→ Material provided:

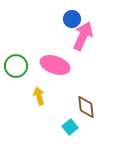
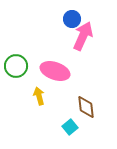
pink ellipse: moved 6 px down
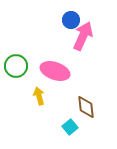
blue circle: moved 1 px left, 1 px down
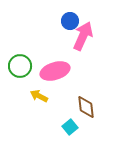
blue circle: moved 1 px left, 1 px down
green circle: moved 4 px right
pink ellipse: rotated 36 degrees counterclockwise
yellow arrow: rotated 48 degrees counterclockwise
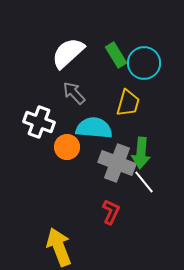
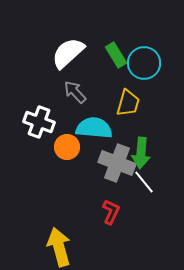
gray arrow: moved 1 px right, 1 px up
yellow arrow: rotated 6 degrees clockwise
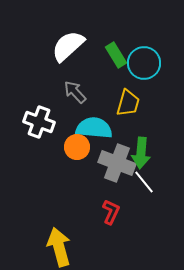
white semicircle: moved 7 px up
orange circle: moved 10 px right
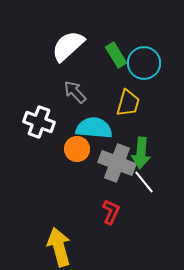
orange circle: moved 2 px down
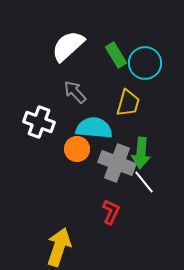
cyan circle: moved 1 px right
yellow arrow: rotated 33 degrees clockwise
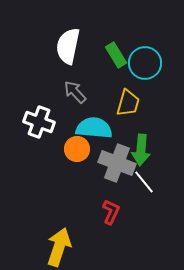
white semicircle: rotated 36 degrees counterclockwise
green arrow: moved 3 px up
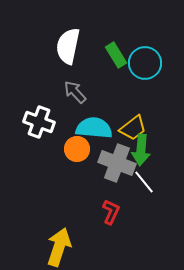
yellow trapezoid: moved 5 px right, 25 px down; rotated 36 degrees clockwise
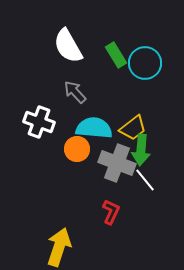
white semicircle: rotated 42 degrees counterclockwise
white line: moved 1 px right, 2 px up
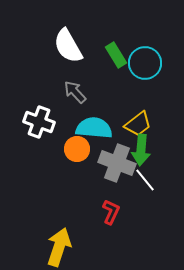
yellow trapezoid: moved 5 px right, 4 px up
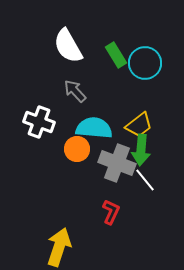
gray arrow: moved 1 px up
yellow trapezoid: moved 1 px right, 1 px down
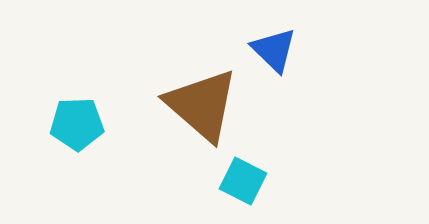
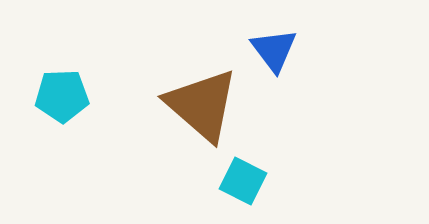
blue triangle: rotated 9 degrees clockwise
cyan pentagon: moved 15 px left, 28 px up
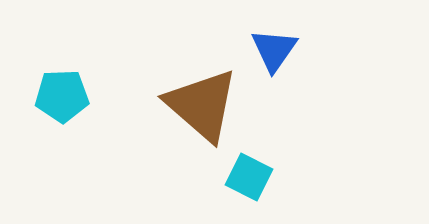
blue triangle: rotated 12 degrees clockwise
cyan square: moved 6 px right, 4 px up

→ Stated goal:
Rewrite the listing as a numbered list, starting with the line containing "white semicircle: rotated 36" and continuing through the end of the listing. Omit the pictures and any blank lines.

→ The output:
1. white semicircle: rotated 36 degrees counterclockwise
2. green arrow: moved 3 px up
3. yellow trapezoid: moved 5 px right, 25 px down; rotated 36 degrees clockwise
4. white semicircle: rotated 42 degrees counterclockwise
5. white line: moved 1 px right, 2 px up
6. yellow trapezoid: moved 5 px right, 4 px up
7. gray arrow: moved 1 px up
8. yellow trapezoid: moved 1 px right, 1 px down
9. blue triangle: rotated 9 degrees clockwise
10. cyan pentagon: moved 15 px left, 28 px up
11. blue triangle: rotated 12 degrees clockwise
12. cyan square: moved 6 px right, 4 px up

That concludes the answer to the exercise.